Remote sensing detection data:
··········
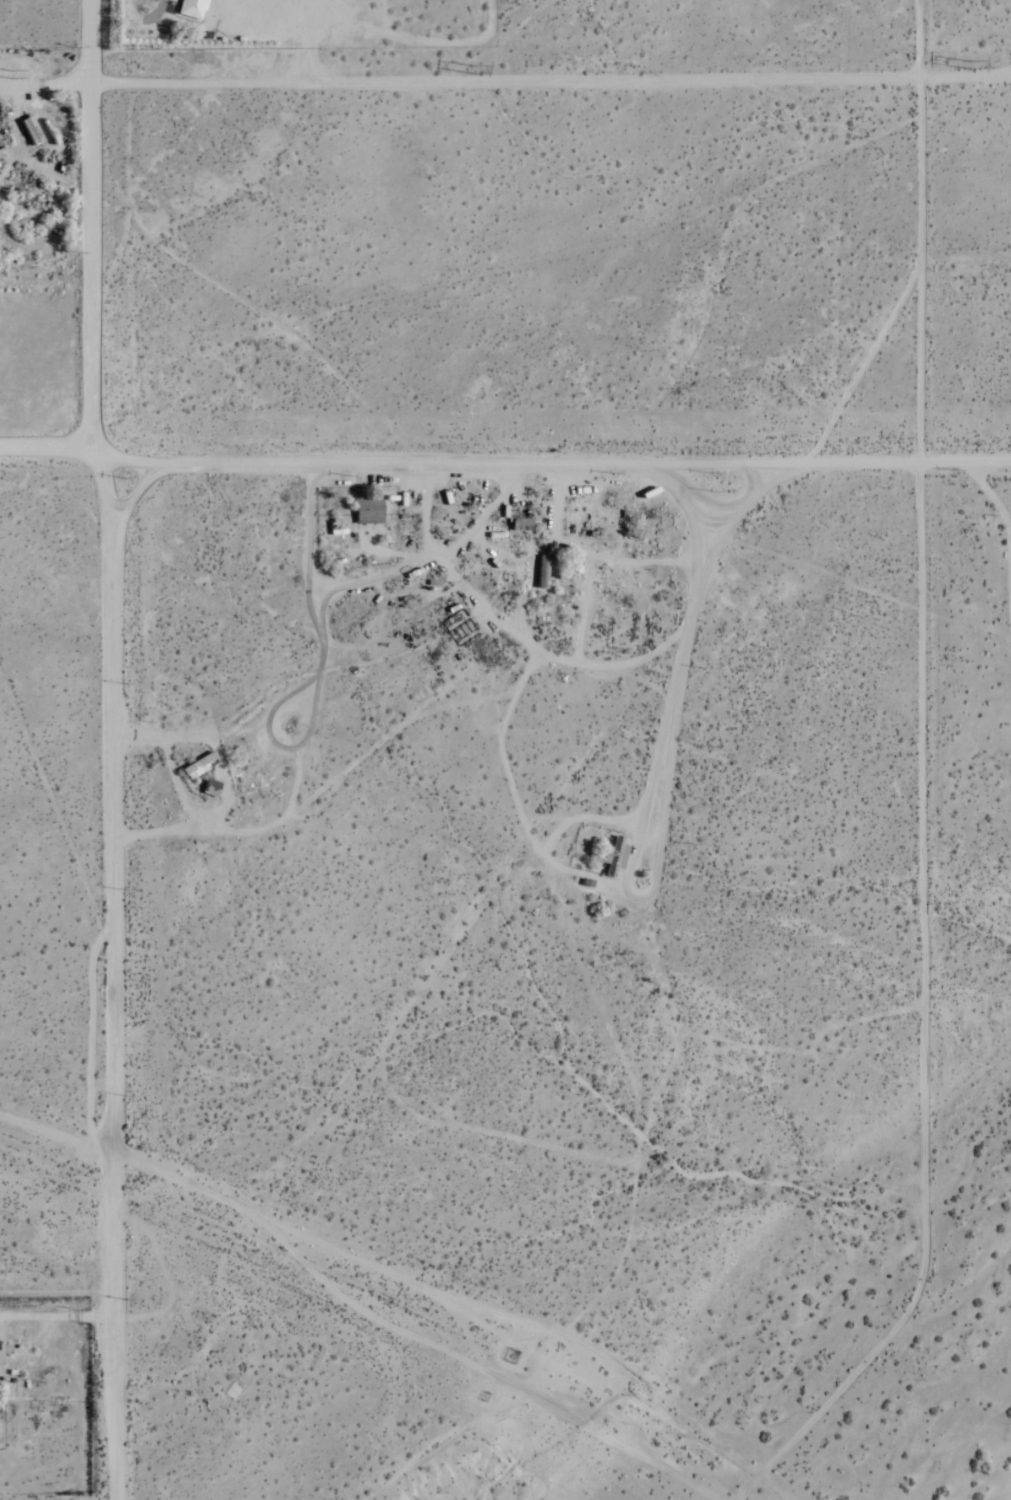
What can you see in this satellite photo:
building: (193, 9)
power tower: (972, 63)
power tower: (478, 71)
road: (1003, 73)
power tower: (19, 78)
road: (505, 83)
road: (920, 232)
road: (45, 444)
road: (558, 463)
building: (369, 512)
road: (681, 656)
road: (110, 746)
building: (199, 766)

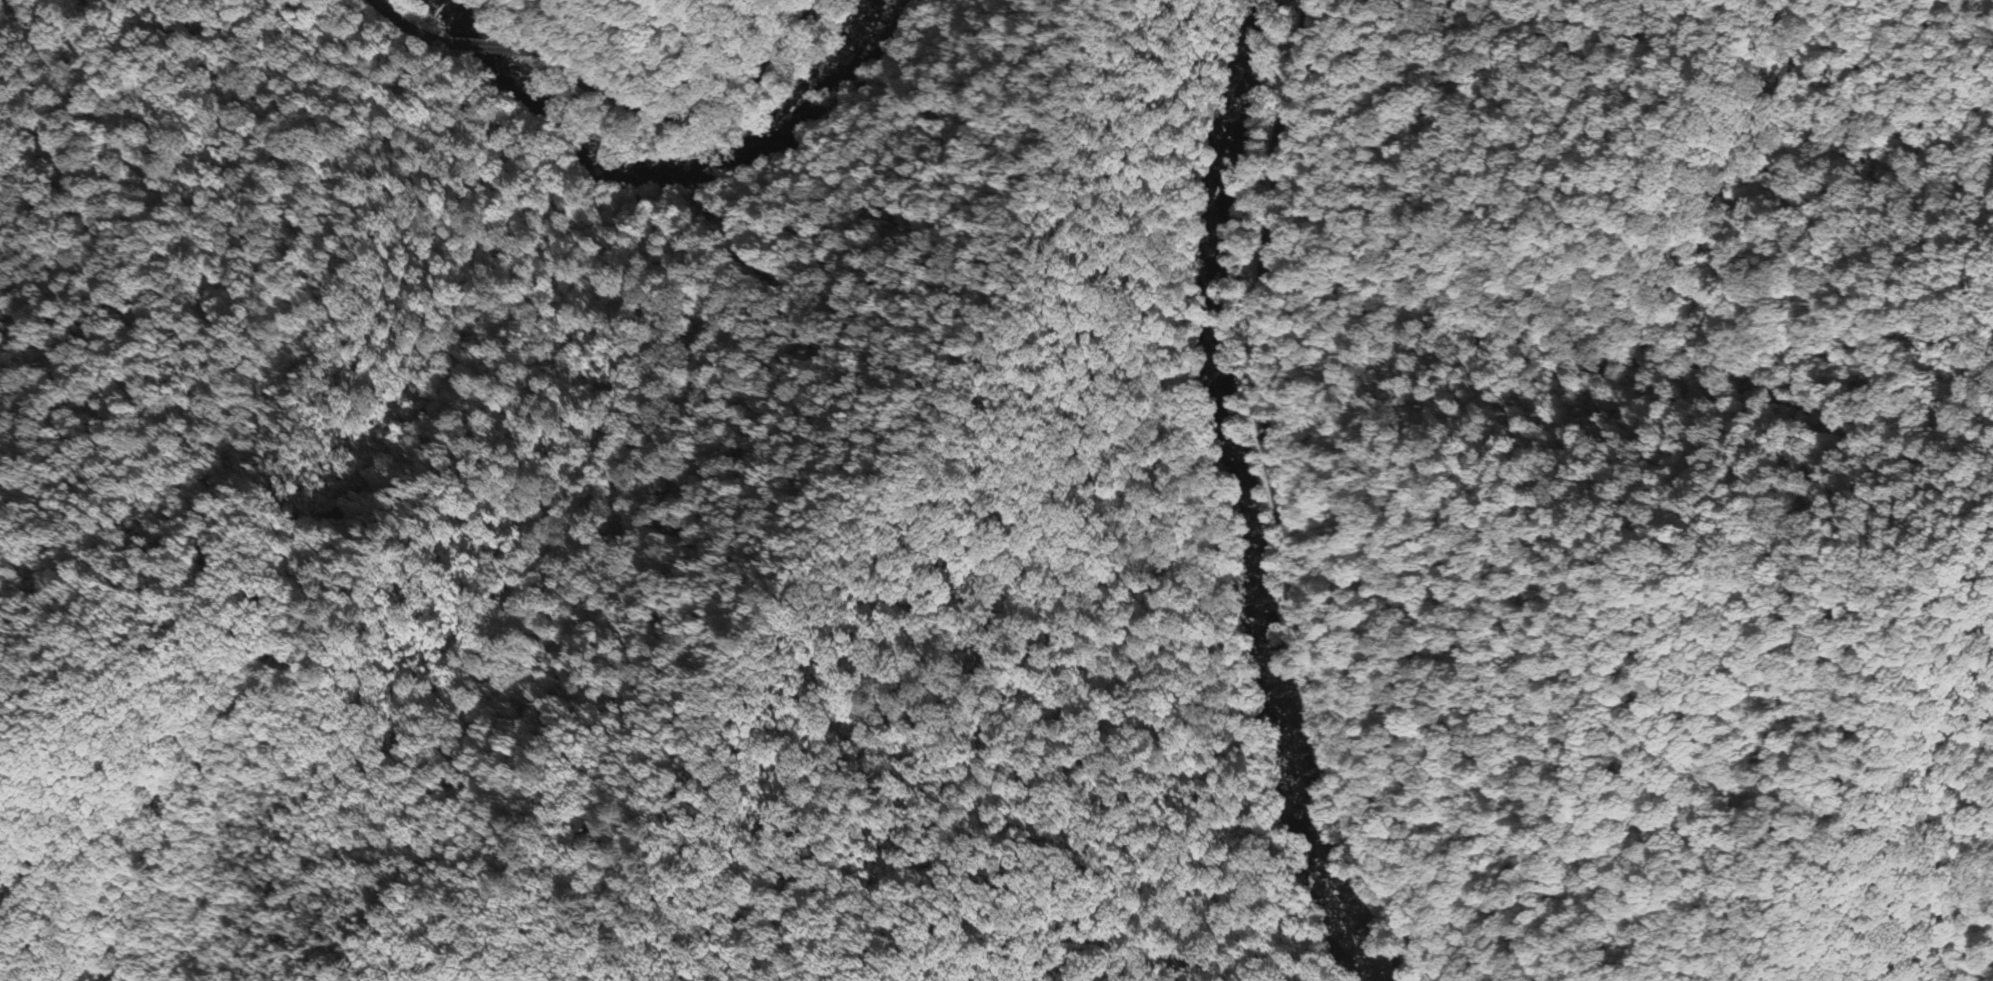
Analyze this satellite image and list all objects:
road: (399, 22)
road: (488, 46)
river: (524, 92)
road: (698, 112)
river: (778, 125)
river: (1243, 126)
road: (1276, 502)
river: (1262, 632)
··········
■ TASK DESCRIPTION: For this exercise, transcribe the entries above exactly, without any pictures.

■ TASK ANSWER:
What can you see in this satellite photo:
building: (193, 9)
power tower: (972, 63)
power tower: (478, 71)
road: (1003, 73)
power tower: (19, 78)
road: (505, 83)
road: (920, 232)
road: (45, 444)
road: (558, 463)
building: (369, 512)
road: (681, 656)
road: (110, 746)
building: (199, 766)

Analyze this satellite image and list all objects:
road: (399, 22)
road: (488, 46)
river: (524, 92)
road: (698, 112)
river: (778, 125)
river: (1243, 126)
road: (1276, 502)
river: (1262, 632)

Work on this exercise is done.